* Objective: Find each line in the records that contains the string "grace" and copy those lines out. Case counts.

* Records shown:
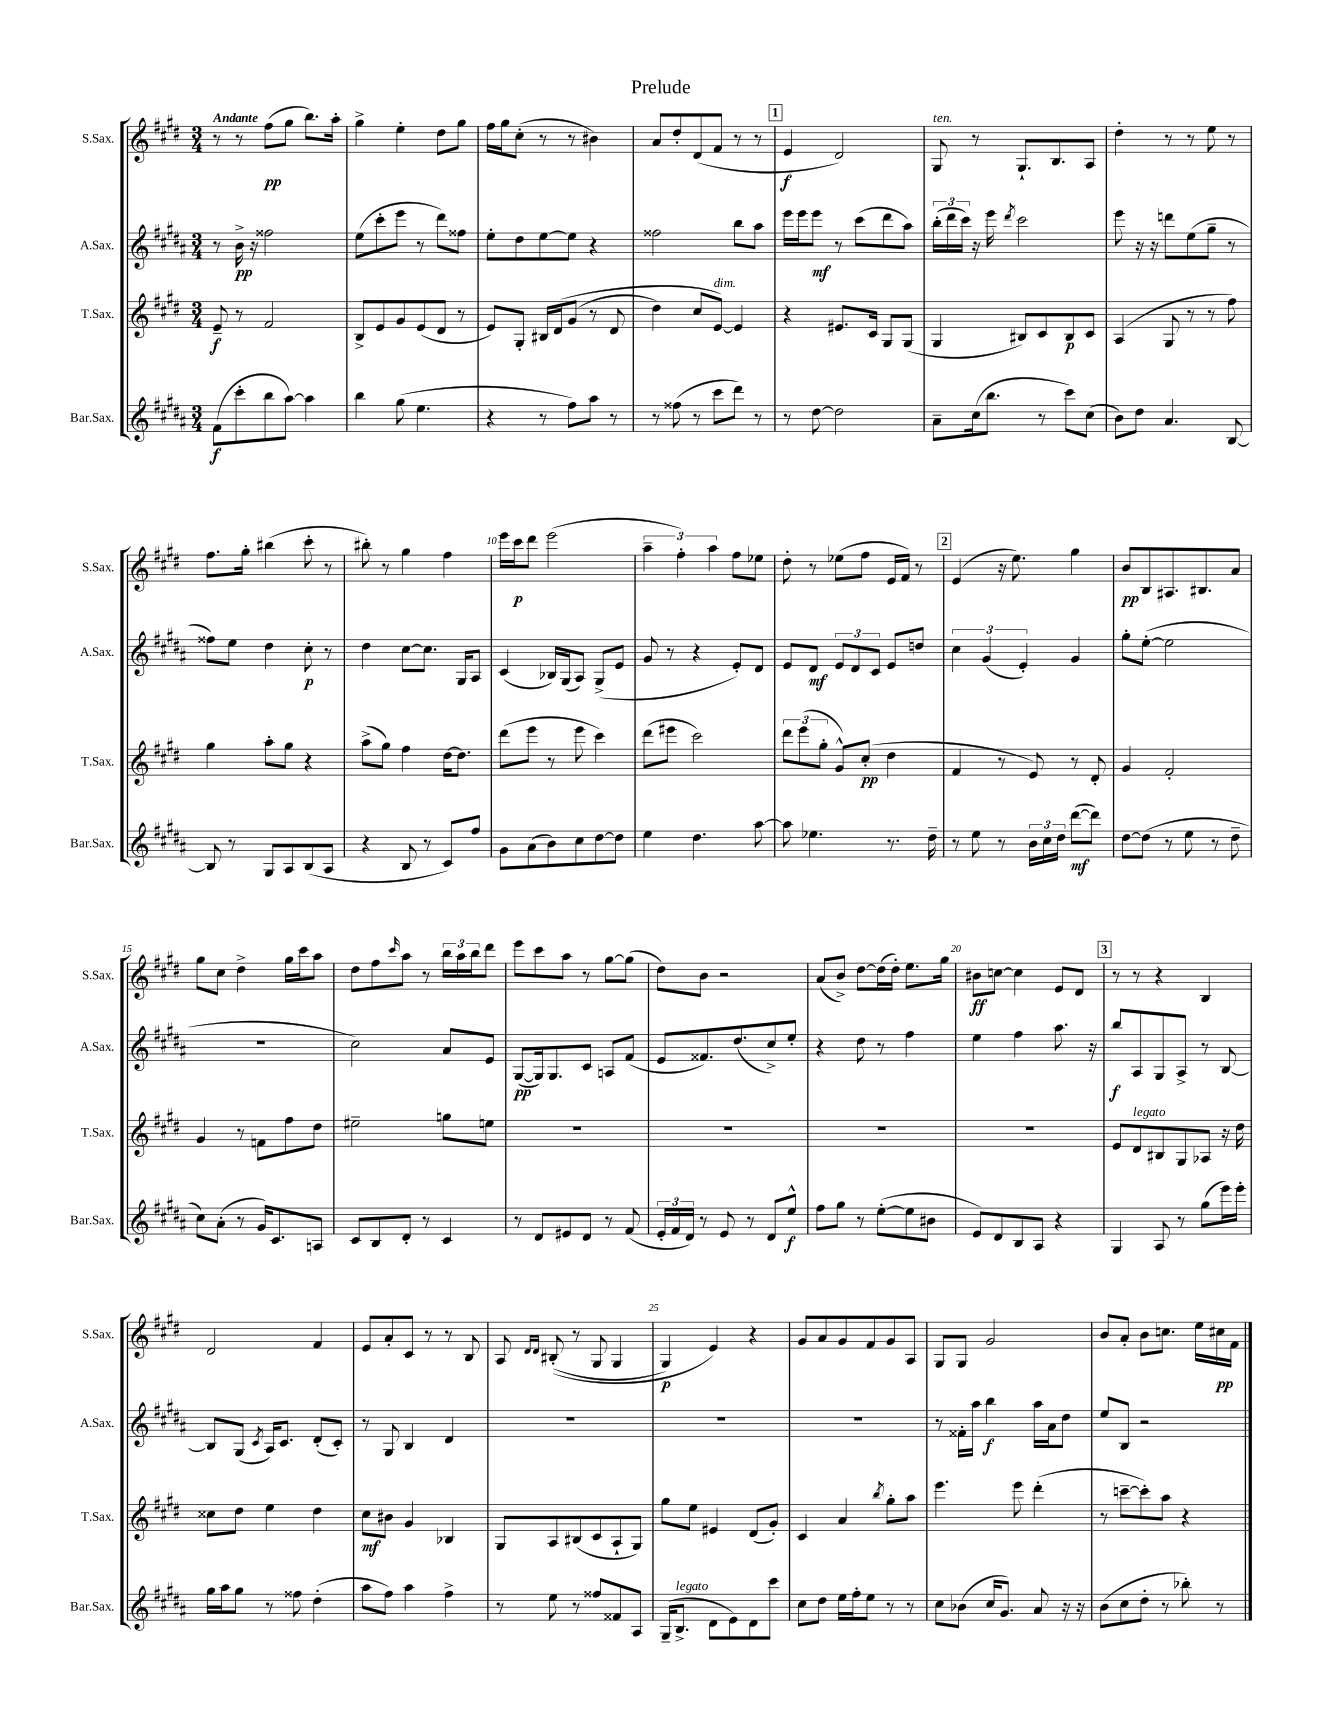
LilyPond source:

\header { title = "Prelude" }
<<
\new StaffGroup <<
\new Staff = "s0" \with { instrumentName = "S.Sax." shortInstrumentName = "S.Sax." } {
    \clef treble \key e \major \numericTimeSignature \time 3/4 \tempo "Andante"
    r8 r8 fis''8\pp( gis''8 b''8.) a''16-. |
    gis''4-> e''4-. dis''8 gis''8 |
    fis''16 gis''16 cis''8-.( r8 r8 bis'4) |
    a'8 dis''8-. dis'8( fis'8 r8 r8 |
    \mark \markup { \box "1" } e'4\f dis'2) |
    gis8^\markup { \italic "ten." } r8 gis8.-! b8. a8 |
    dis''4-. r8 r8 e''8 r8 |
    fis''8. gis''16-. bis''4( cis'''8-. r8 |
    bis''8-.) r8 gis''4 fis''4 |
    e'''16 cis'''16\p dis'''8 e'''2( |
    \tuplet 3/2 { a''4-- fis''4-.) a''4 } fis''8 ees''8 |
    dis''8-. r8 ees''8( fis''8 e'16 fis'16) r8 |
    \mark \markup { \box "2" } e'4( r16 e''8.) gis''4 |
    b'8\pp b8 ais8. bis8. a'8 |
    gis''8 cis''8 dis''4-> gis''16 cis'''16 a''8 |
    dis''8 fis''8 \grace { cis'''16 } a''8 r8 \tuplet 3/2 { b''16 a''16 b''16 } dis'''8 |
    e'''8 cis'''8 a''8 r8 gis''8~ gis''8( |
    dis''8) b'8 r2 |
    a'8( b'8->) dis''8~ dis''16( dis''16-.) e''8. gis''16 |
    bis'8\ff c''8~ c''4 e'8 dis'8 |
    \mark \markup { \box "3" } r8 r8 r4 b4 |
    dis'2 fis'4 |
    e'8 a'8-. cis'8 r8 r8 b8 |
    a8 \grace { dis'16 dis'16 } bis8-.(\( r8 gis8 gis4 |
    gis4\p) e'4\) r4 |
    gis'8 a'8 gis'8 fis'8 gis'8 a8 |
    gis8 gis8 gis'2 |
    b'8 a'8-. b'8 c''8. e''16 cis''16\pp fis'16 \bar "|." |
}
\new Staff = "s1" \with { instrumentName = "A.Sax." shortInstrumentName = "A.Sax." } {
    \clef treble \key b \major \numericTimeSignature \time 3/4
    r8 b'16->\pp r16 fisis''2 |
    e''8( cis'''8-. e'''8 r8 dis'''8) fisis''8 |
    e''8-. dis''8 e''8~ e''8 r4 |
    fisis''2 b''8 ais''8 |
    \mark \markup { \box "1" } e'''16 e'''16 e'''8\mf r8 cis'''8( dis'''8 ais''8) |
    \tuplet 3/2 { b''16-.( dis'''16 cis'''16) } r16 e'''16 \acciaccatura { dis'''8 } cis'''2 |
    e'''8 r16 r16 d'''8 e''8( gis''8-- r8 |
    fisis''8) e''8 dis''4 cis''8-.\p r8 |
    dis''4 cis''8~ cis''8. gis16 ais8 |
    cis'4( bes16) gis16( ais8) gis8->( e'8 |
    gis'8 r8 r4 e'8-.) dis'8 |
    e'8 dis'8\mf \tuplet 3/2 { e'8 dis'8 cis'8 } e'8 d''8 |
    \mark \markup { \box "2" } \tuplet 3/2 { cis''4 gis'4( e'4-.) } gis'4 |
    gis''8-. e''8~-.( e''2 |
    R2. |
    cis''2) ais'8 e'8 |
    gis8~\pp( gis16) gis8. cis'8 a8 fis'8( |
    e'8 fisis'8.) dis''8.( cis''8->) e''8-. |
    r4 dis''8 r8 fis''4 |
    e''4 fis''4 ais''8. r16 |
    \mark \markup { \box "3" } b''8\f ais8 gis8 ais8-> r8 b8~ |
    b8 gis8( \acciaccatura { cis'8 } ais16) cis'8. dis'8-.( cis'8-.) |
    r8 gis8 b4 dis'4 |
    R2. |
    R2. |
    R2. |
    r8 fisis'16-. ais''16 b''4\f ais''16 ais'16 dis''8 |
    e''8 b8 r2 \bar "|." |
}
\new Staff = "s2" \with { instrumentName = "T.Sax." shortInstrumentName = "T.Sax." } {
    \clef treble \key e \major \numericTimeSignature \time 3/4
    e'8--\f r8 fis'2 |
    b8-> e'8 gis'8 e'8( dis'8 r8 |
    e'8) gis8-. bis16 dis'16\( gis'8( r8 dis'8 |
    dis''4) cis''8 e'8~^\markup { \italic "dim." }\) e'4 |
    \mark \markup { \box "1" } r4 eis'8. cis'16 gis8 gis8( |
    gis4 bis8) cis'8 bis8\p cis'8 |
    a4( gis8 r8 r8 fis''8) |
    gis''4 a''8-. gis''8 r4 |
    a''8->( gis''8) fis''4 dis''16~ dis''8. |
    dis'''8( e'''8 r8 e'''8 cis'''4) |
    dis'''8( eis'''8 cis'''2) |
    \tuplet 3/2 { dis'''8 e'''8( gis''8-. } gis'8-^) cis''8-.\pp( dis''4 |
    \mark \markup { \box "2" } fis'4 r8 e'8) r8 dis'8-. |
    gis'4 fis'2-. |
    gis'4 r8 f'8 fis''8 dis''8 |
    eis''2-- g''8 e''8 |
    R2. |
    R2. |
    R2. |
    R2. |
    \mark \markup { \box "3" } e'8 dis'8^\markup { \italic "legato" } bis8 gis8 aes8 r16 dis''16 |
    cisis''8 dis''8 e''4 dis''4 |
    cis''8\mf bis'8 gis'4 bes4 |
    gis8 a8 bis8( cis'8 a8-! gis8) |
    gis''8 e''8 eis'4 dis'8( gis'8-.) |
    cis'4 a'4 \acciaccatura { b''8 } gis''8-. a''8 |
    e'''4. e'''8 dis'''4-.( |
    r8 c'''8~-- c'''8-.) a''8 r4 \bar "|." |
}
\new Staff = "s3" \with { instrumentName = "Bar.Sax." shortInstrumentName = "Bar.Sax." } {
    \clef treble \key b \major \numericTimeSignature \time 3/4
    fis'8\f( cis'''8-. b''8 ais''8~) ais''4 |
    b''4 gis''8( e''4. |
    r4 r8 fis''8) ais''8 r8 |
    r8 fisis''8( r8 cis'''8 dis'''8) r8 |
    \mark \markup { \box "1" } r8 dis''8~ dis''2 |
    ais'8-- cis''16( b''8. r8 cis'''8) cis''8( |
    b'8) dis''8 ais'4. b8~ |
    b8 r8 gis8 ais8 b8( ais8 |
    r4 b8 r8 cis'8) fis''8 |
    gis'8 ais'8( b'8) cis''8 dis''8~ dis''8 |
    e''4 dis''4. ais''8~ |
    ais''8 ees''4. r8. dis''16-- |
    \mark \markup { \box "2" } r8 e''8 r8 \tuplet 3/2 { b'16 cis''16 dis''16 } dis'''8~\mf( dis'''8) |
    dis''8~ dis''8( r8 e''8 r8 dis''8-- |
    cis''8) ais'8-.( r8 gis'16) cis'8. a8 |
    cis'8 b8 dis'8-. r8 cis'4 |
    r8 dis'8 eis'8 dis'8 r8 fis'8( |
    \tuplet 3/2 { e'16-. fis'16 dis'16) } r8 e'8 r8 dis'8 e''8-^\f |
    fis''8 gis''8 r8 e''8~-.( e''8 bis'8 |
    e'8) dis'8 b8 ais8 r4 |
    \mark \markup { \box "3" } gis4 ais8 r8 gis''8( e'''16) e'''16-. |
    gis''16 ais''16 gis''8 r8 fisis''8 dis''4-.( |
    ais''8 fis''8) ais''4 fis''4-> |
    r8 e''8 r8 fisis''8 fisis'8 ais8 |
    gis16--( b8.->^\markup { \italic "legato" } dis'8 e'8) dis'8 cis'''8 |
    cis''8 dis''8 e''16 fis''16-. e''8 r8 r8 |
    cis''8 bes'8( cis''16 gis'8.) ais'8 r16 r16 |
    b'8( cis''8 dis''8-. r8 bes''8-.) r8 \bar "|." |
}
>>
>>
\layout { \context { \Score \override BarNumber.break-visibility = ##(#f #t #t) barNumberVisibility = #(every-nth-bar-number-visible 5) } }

* Response:
    dis''8 fis''8 \grace { cis'''16 } a''8 r8 \tuplet 3/2 { b''16 a''16 b''16 } dis'''8 |
    a8 \grace { dis'16 dis'16 } bis8-.(\( r8 gis8 gis4 |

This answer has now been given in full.